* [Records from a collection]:
--------------------
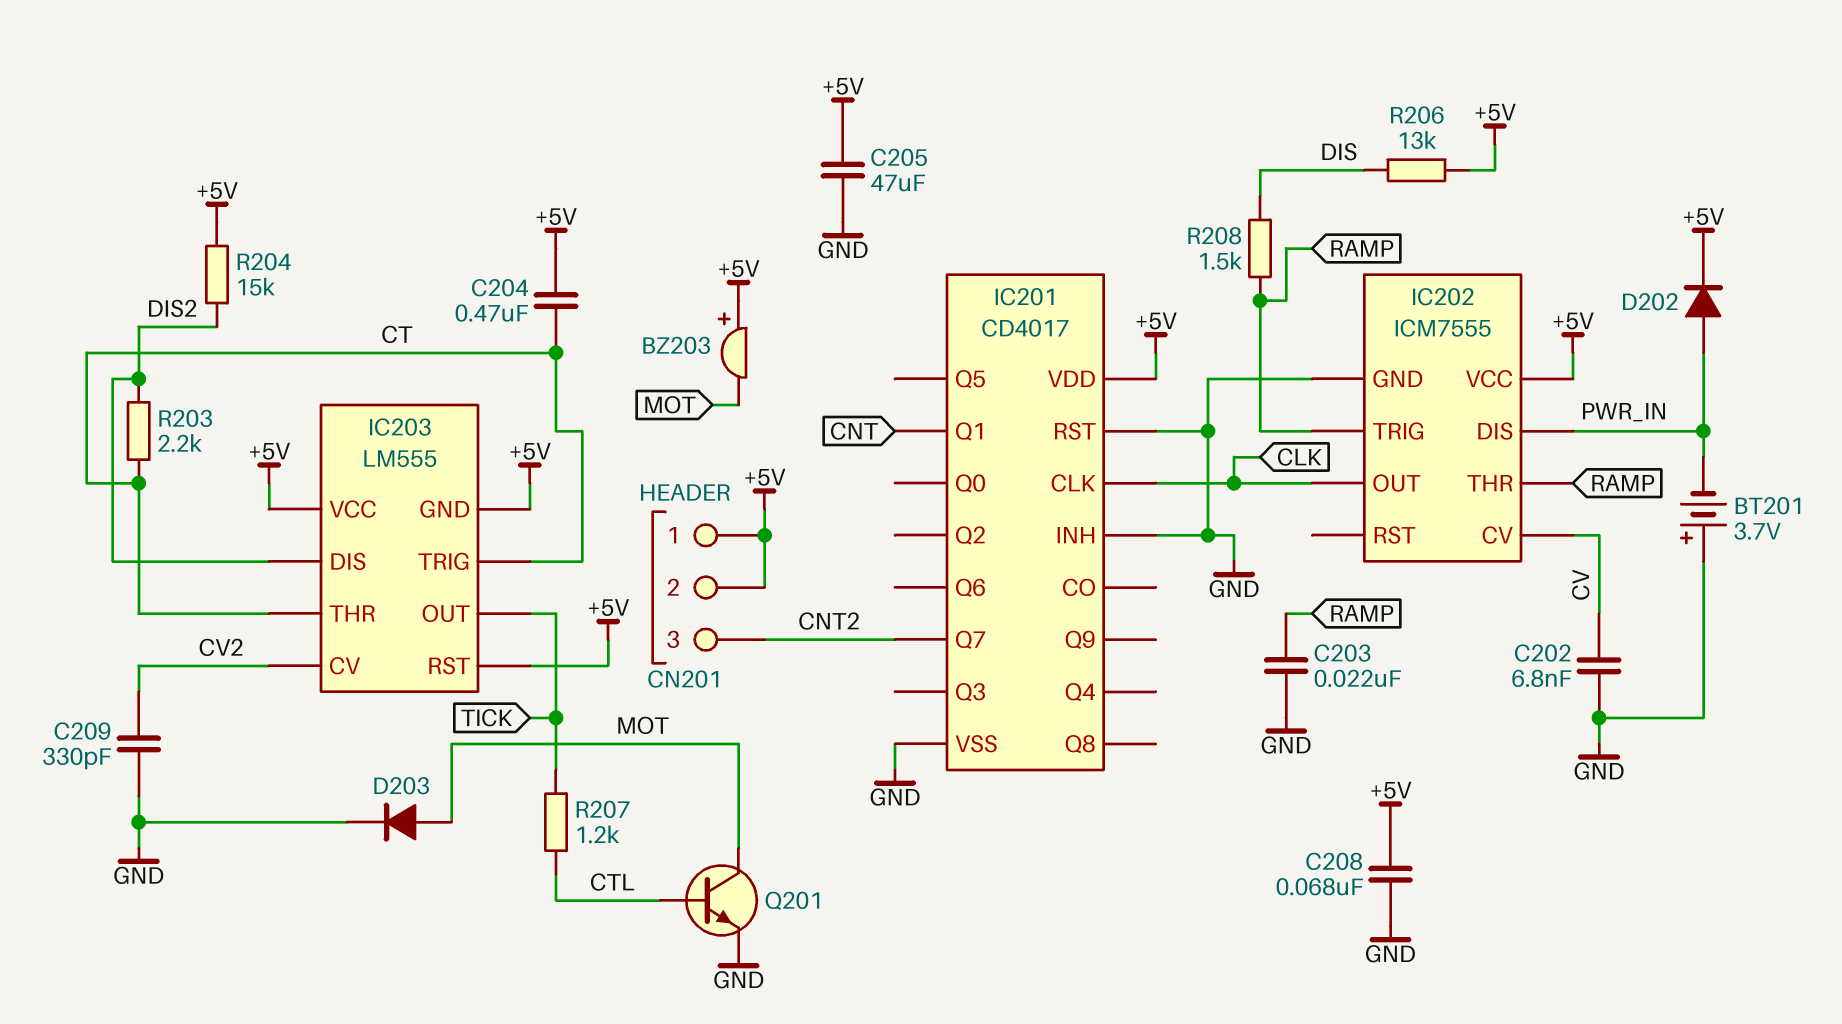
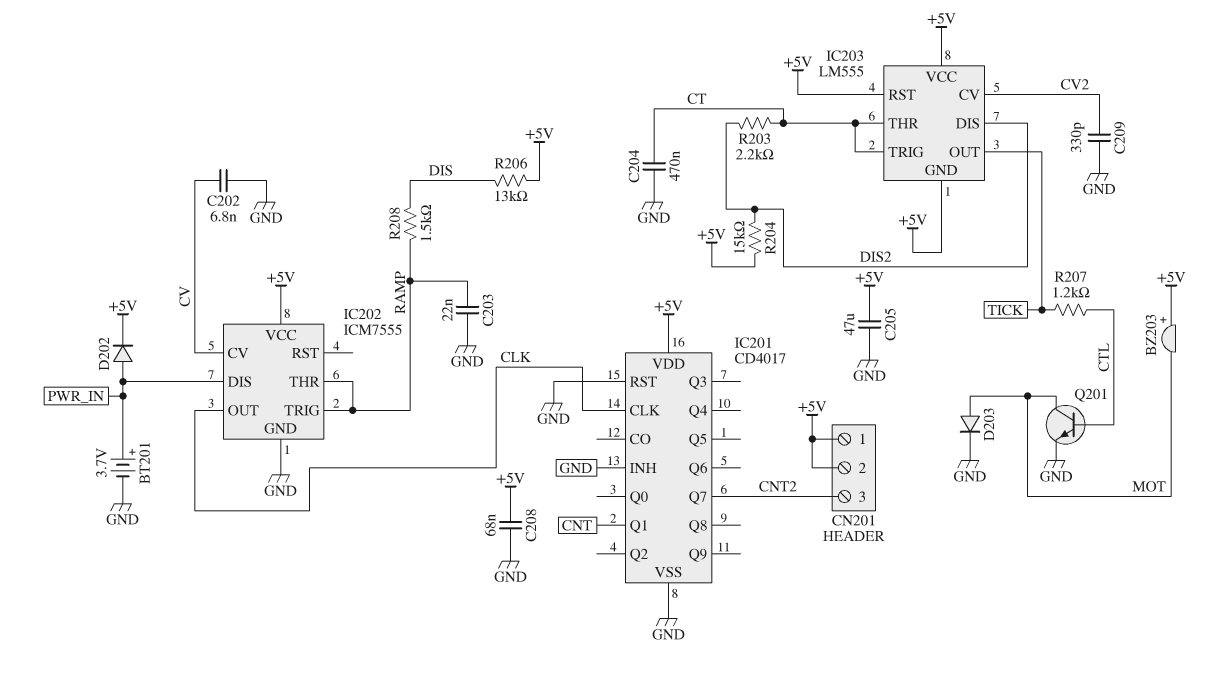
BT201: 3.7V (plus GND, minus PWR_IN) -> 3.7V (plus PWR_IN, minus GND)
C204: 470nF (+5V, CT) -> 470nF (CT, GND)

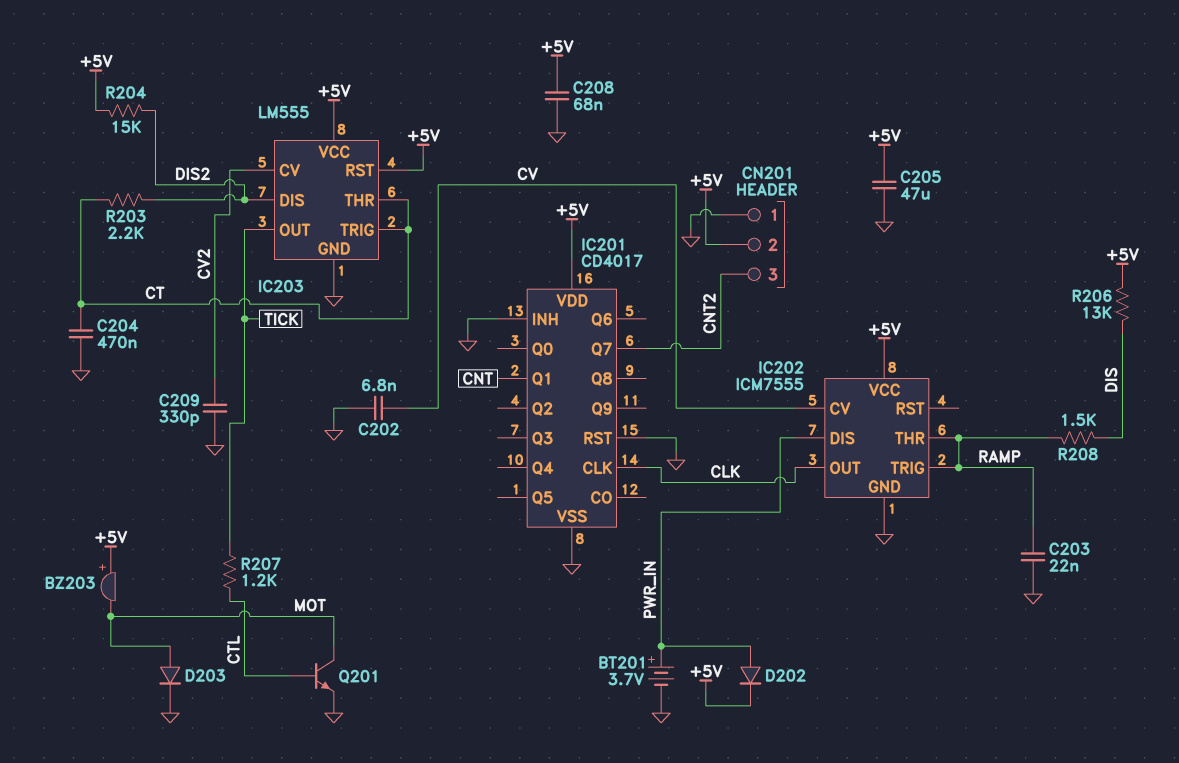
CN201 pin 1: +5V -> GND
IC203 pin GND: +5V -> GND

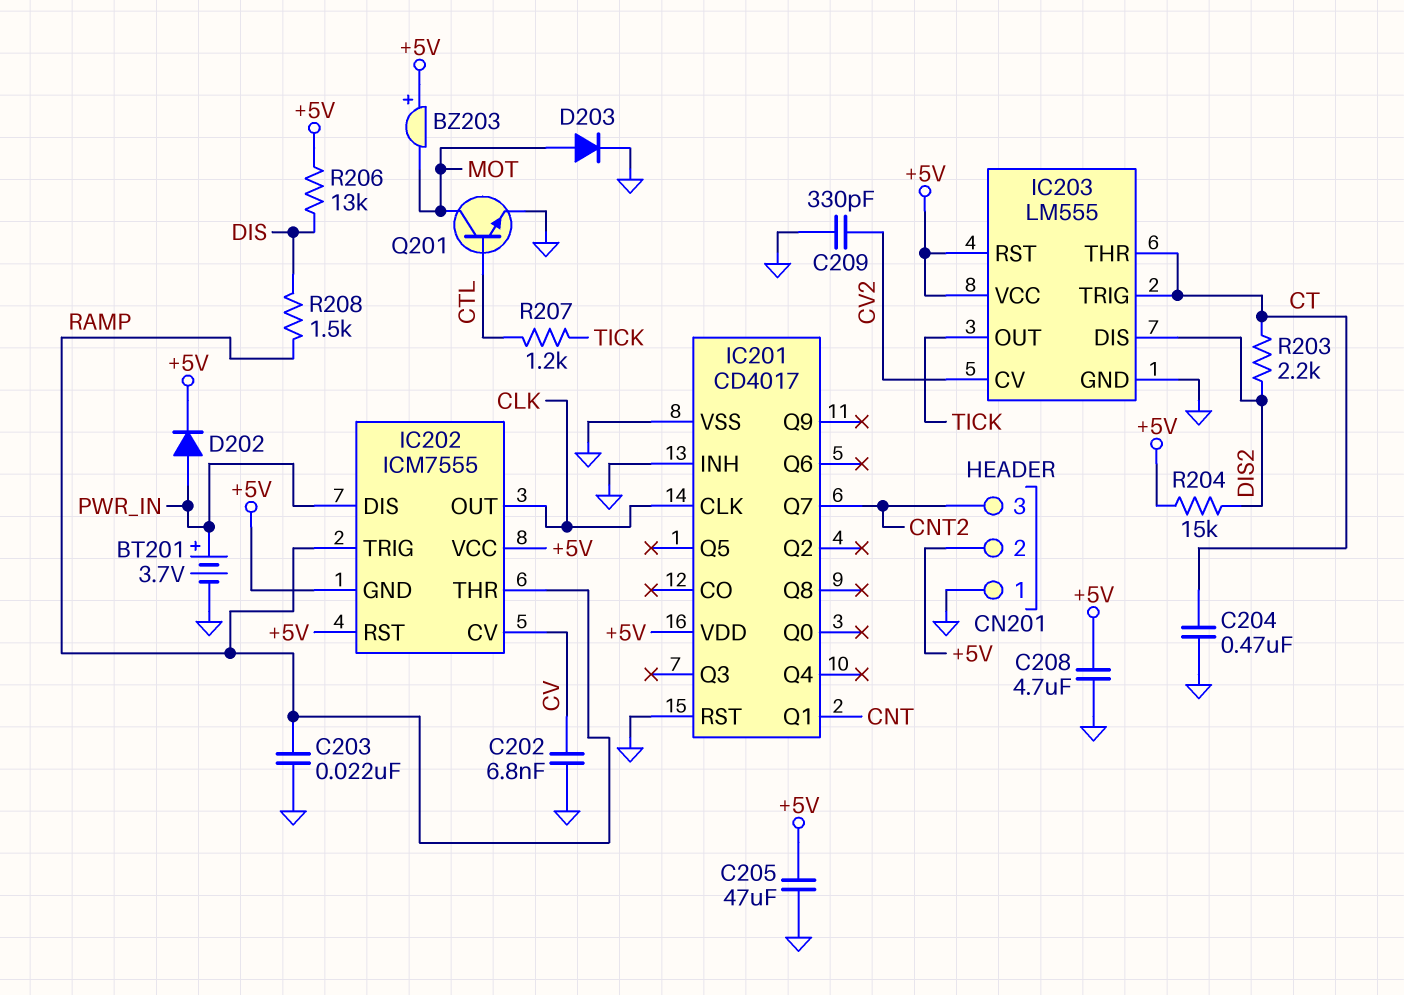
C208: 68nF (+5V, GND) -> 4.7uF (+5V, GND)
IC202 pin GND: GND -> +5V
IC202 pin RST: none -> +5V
--------------------
* [What is required]: From the line that contains "CN201 pin 1: +5V -> GND" to the last line of the data above, inclusive, transcribe every line exactly and only those lines, omitting pictures.

* [Reply]:
CN201 pin 1: +5V -> GND
IC203 pin GND: +5V -> GND

C208: 68nF (+5V, GND) -> 4.7uF (+5V, GND)
IC202 pin GND: GND -> +5V
IC202 pin RST: none -> +5V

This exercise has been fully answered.